(Available data Opens)

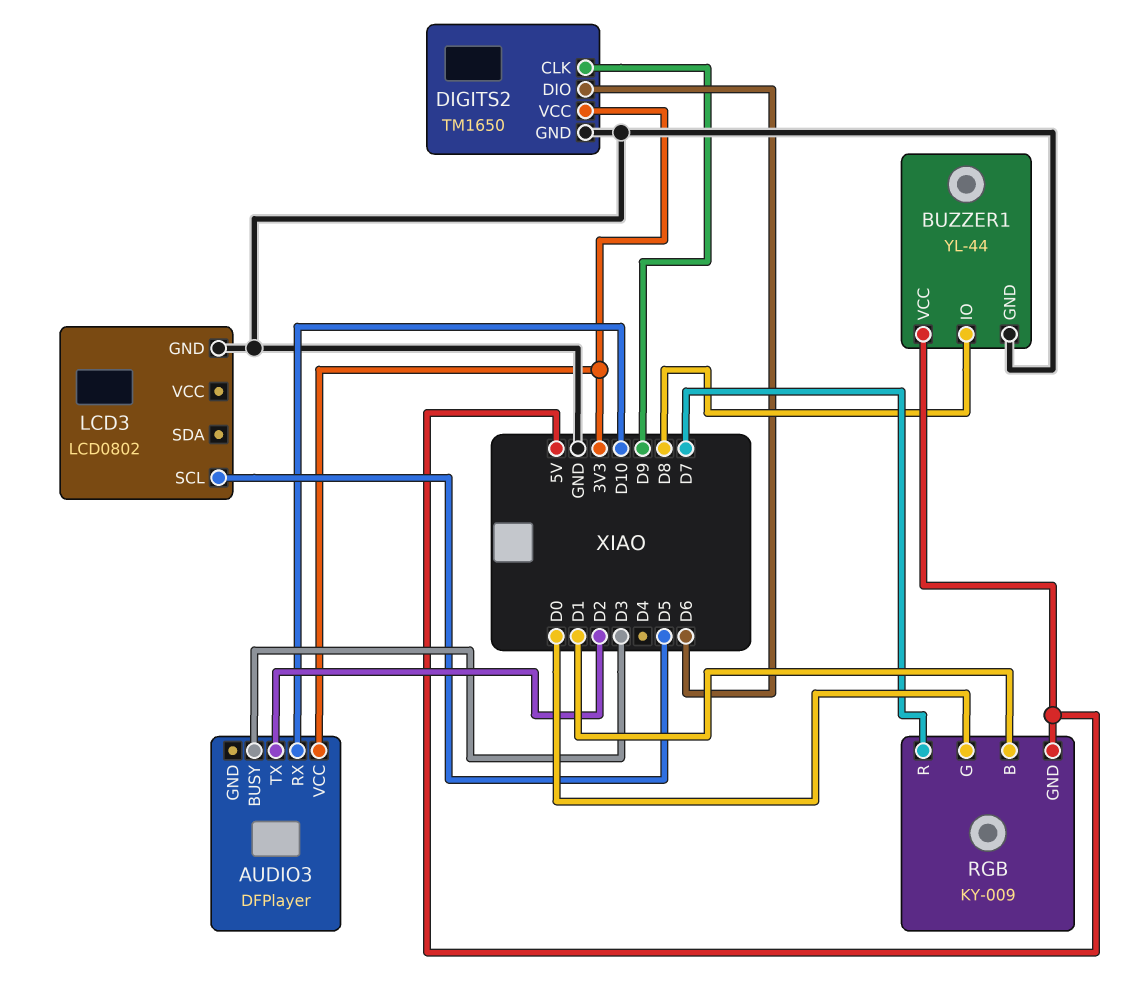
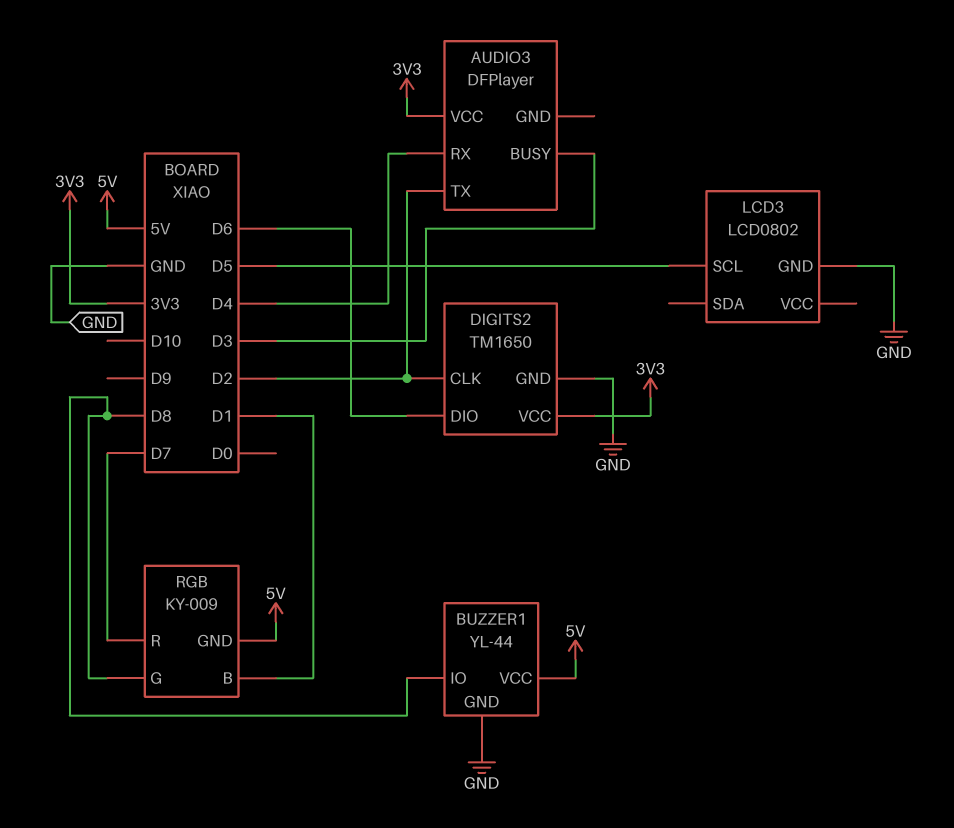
AUDIO3 pin RX: D10 -> D4
DIGITS2 pin CLK: D9 -> D2
RGB pin G: D0 -> D8

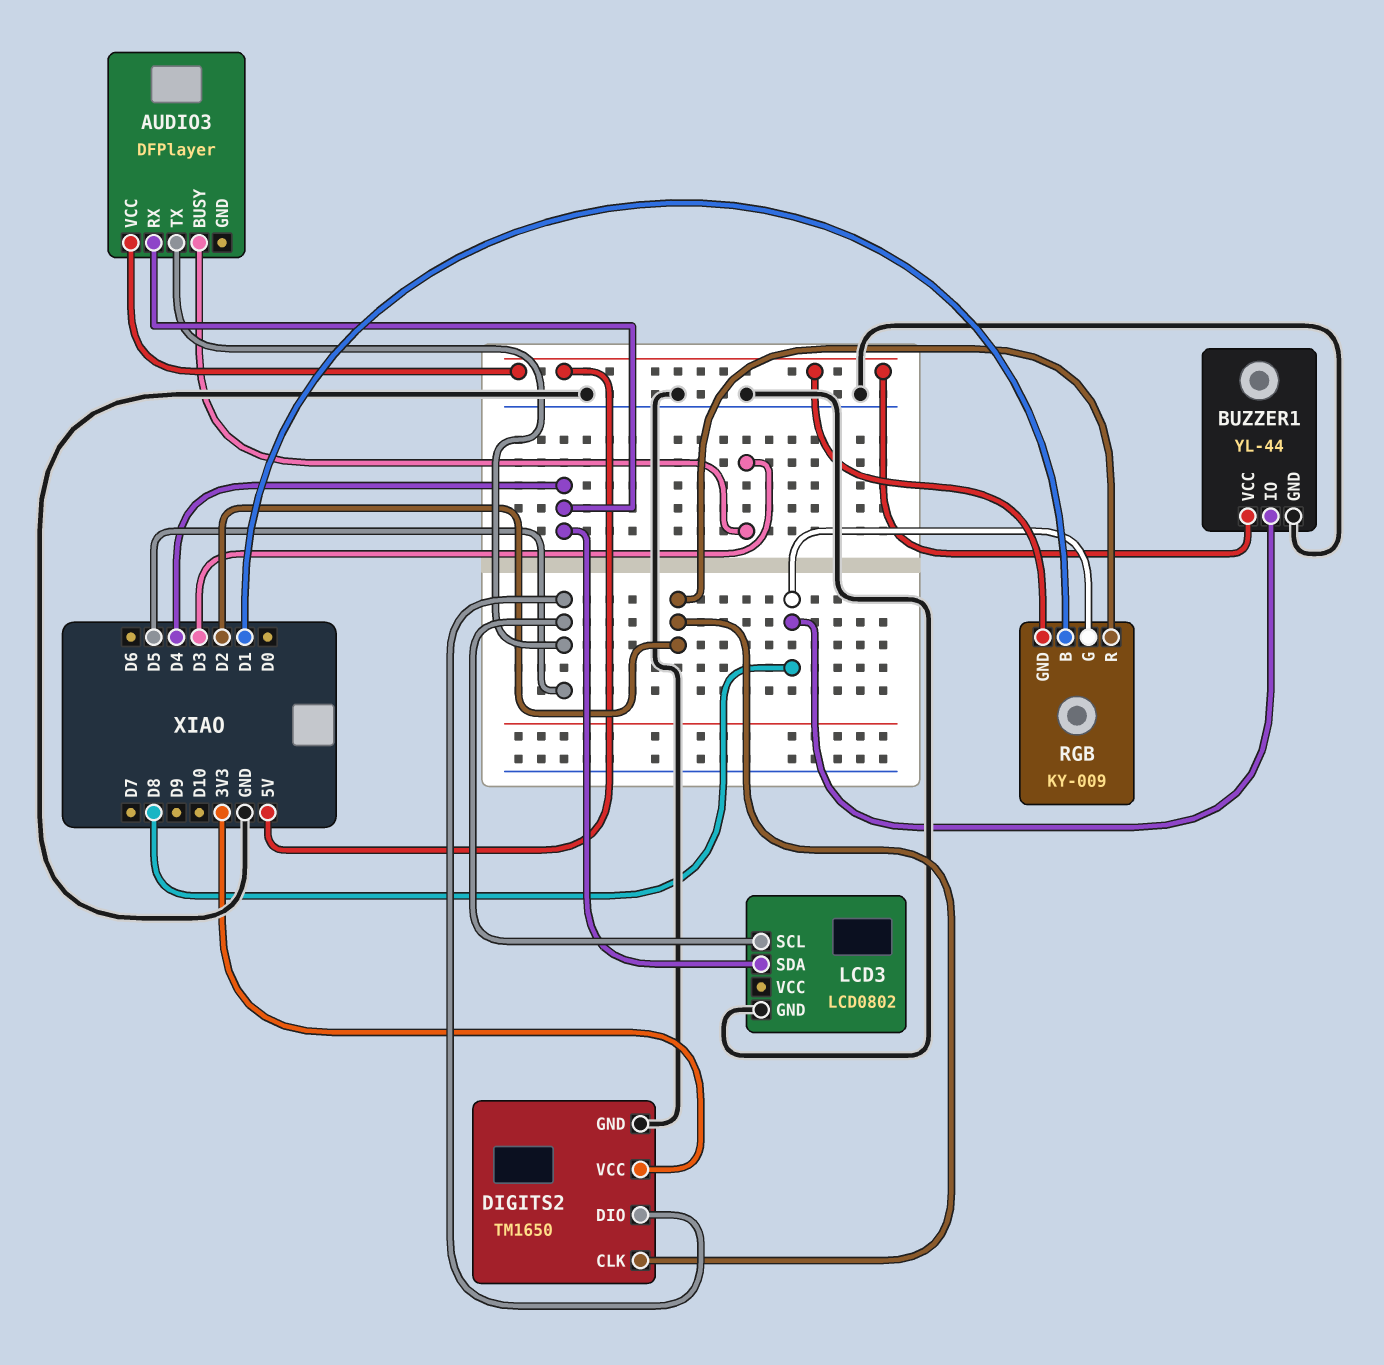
AUDIO3 pin TX: D2 -> D5
AUDIO3 pin VCC: 3V3 -> 5V
DIGITS2 pin DIO: D6 -> D5
LCD3 pin SDA: none -> D4
RGB pin R: D7 -> D2

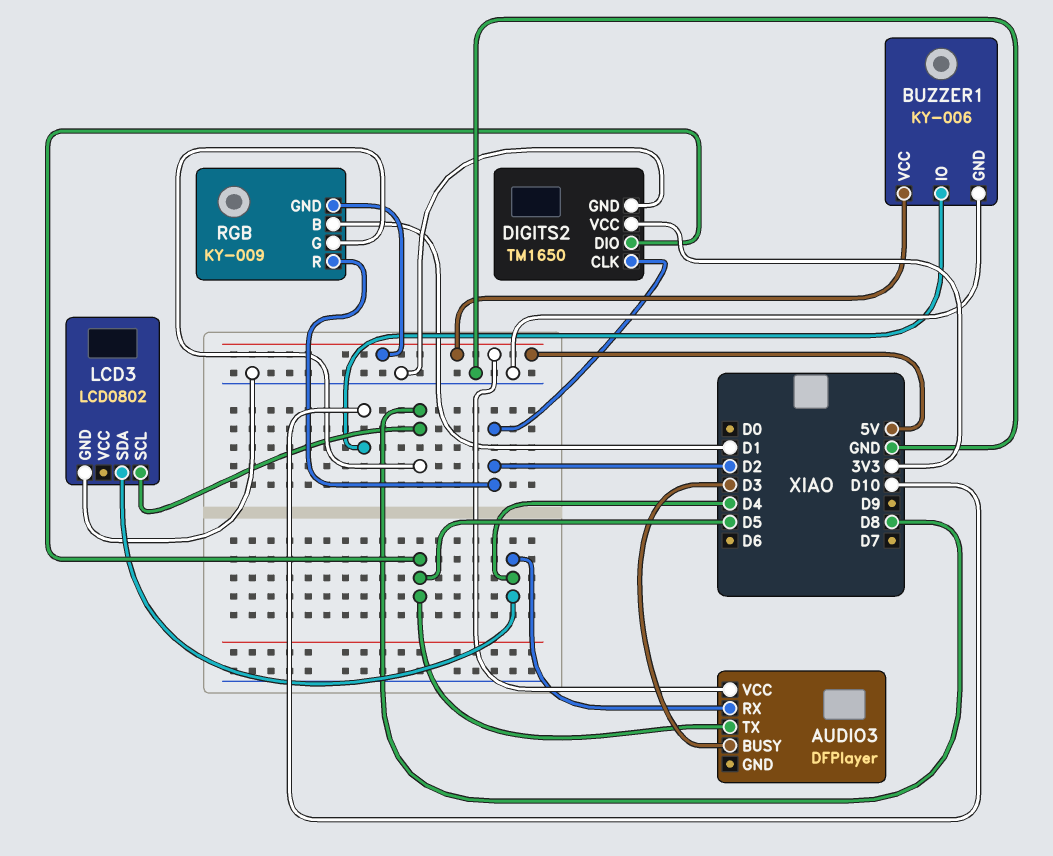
BUZZER1: YL-44 -> KY-006
BUZZER1 pin IO: D8 -> D10
LCD3 pin SCL: D5 -> D8

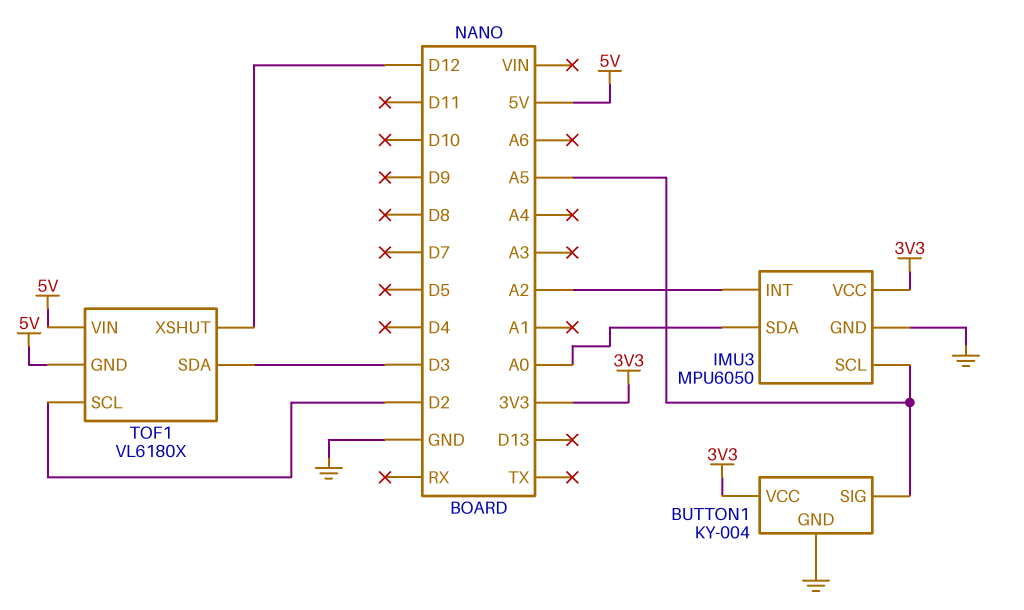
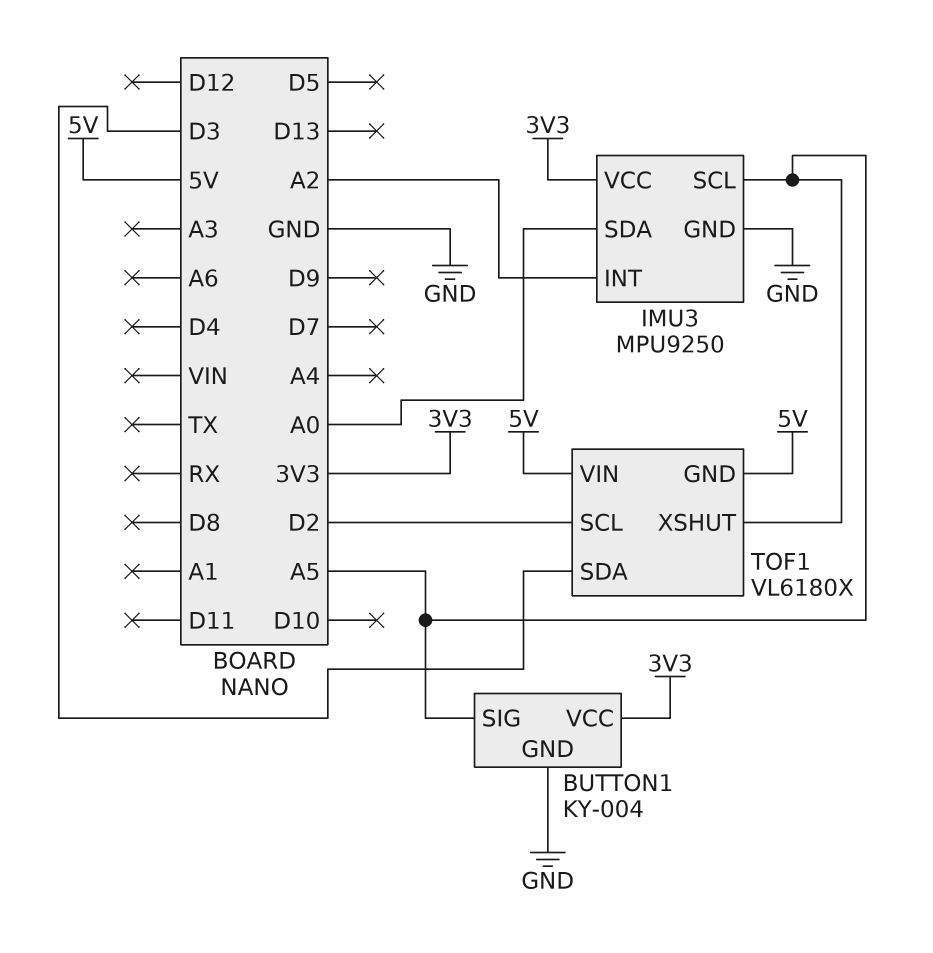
IMU3: MPU6050 -> MPU9250
TOF1 pin XSHUT: D12 -> A5

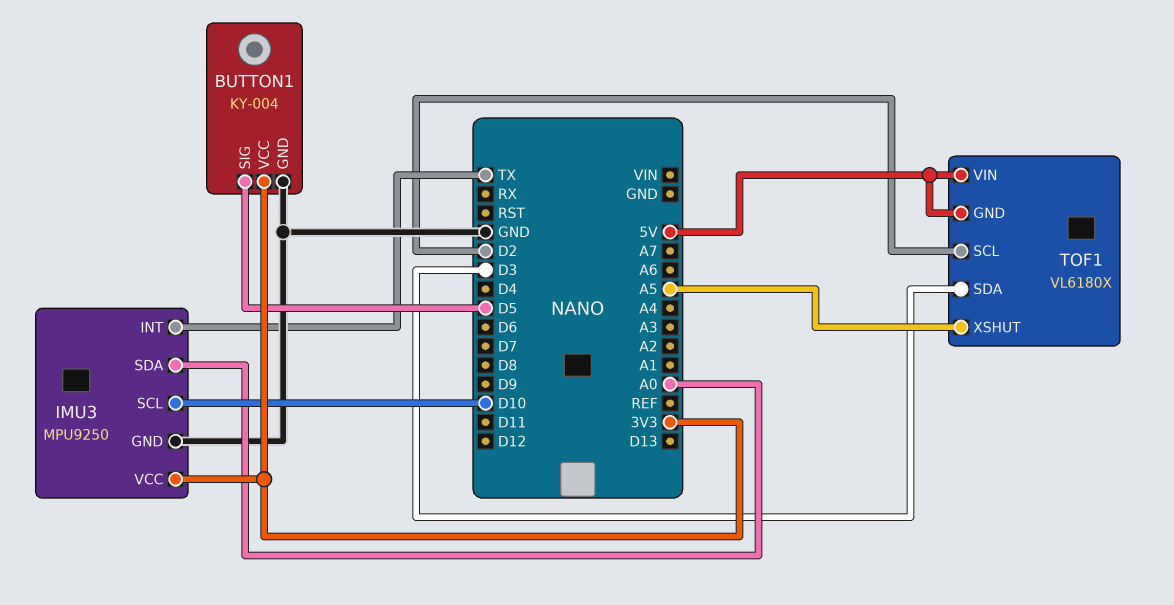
BUTTON1 pin SIG: A5 -> D5
IMU3 pin INT: A2 -> TX
IMU3 pin SCL: A5 -> D10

(Available data Closes)

* **Assignment**:
From the line that contains "BUZZER1 pin IO: D8 -> D10" to the final line of the material, write out each line exactly. Pictures stay out.

* **Finished task**:
BUZZER1 pin IO: D8 -> D10
LCD3 pin SCL: D5 -> D8

IMU3: MPU6050 -> MPU9250
TOF1 pin XSHUT: D12 -> A5

BUTTON1 pin SIG: A5 -> D5
IMU3 pin INT: A2 -> TX
IMU3 pin SCL: A5 -> D10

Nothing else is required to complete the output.